▶ **WHAT IS EXPECTED**:
Give the line containing "(375, 555) = (861, 566): red" again, exactly, along with all later lines of the entries, through the last one.

▶ **RECORDS SUPPLIED**:
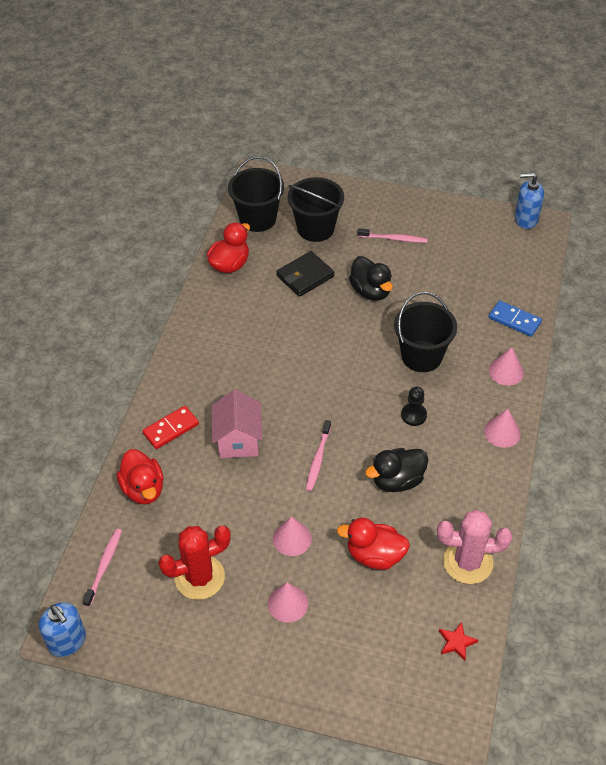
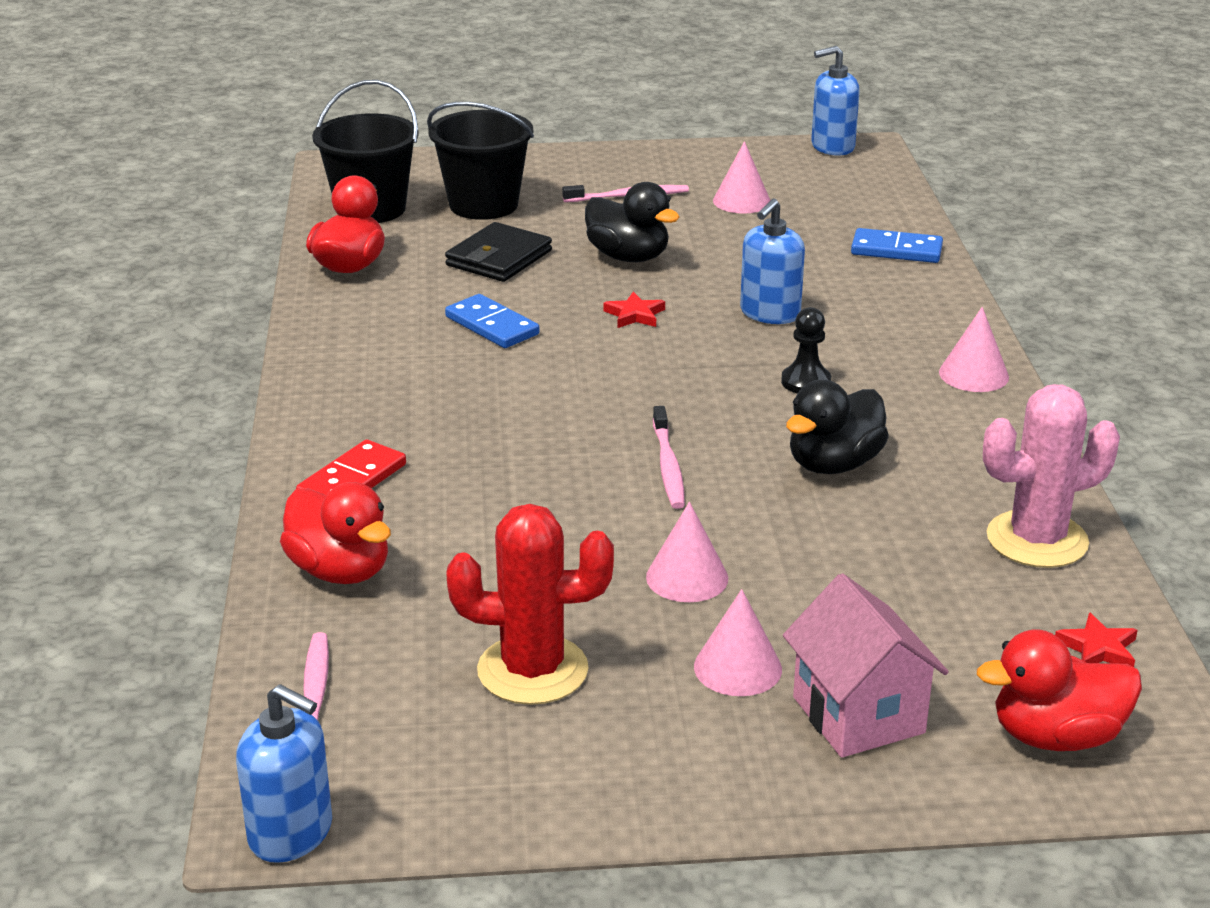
camera: 20 degrees left, 20 degrees down
(199, 577) = (532, 670): red cactus -> red cactus turned 45 degrees clockwise
(238, 440) = (498, 471): pink house -> pink house (858, 715)
(279, 330) = (492, 326): none -> blue domino
(353, 340) = (635, 315): none -> red star
(375, 555) = (861, 566): red duck -> red duck (1056, 736)
(421, 356) = (769, 313): black bucket -> blue soap dispenser
(506, 371) = (926, 306): pink cone -> pink cone (741, 201)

▶ **SOLUTION TO THE PROBLEM**:
(375, 555) = (861, 566): red duck -> red duck (1056, 736)
(421, 356) = (769, 313): black bucket -> blue soap dispenser
(506, 371) = (926, 306): pink cone -> pink cone (741, 201)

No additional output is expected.